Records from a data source
>> Start
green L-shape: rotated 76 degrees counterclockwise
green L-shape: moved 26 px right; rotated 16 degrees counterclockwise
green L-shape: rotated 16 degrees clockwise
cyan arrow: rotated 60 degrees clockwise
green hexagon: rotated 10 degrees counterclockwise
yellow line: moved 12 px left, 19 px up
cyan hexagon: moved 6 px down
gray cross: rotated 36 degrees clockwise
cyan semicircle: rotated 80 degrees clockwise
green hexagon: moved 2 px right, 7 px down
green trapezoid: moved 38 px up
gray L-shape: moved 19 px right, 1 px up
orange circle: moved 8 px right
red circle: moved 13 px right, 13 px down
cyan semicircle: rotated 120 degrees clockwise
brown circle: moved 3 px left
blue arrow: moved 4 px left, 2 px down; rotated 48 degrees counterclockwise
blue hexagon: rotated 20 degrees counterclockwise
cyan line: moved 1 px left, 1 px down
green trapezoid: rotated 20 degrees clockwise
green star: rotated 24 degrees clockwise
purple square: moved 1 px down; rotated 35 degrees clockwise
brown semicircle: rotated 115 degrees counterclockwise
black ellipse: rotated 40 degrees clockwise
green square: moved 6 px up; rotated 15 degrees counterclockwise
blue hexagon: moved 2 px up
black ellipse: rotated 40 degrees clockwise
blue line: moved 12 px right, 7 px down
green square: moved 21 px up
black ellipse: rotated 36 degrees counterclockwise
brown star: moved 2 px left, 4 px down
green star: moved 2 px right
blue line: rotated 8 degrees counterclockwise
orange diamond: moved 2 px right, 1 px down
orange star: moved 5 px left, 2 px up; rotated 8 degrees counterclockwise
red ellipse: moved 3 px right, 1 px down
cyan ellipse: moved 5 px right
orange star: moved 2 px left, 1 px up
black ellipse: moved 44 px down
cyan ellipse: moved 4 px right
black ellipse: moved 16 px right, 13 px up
>> End
Duplicate all of the lines above with no changes.

green L-shape: rotated 76 degrees counterclockwise
green L-shape: moved 26 px right; rotated 16 degrees counterclockwise
green L-shape: rotated 16 degrees clockwise
cyan arrow: rotated 60 degrees clockwise
green hexagon: rotated 10 degrees counterclockwise
yellow line: moved 12 px left, 19 px up
cyan hexagon: moved 6 px down
gray cross: rotated 36 degrees clockwise
cyan semicircle: rotated 80 degrees clockwise
green hexagon: moved 2 px right, 7 px down
green trapezoid: moved 38 px up
gray L-shape: moved 19 px right, 1 px up
orange circle: moved 8 px right
red circle: moved 13 px right, 13 px down
cyan semicircle: rotated 120 degrees clockwise
brown circle: moved 3 px left
blue arrow: moved 4 px left, 2 px down; rotated 48 degrees counterclockwise
blue hexagon: rotated 20 degrees counterclockwise
cyan line: moved 1 px left, 1 px down
green trapezoid: rotated 20 degrees clockwise
green star: rotated 24 degrees clockwise
purple square: moved 1 px down; rotated 35 degrees clockwise
brown semicircle: rotated 115 degrees counterclockwise
black ellipse: rotated 40 degrees clockwise
green square: moved 6 px up; rotated 15 degrees counterclockwise
blue hexagon: moved 2 px up
black ellipse: rotated 40 degrees clockwise
blue line: moved 12 px right, 7 px down
green square: moved 21 px up
black ellipse: rotated 36 degrees counterclockwise
brown star: moved 2 px left, 4 px down
green star: moved 2 px right
blue line: rotated 8 degrees counterclockwise
orange diamond: moved 2 px right, 1 px down
orange star: moved 5 px left, 2 px up; rotated 8 degrees counterclockwise
red ellipse: moved 3 px right, 1 px down
cyan ellipse: moved 5 px right
orange star: moved 2 px left, 1 px up
black ellipse: moved 44 px down
cyan ellipse: moved 4 px right
black ellipse: moved 16 px right, 13 px up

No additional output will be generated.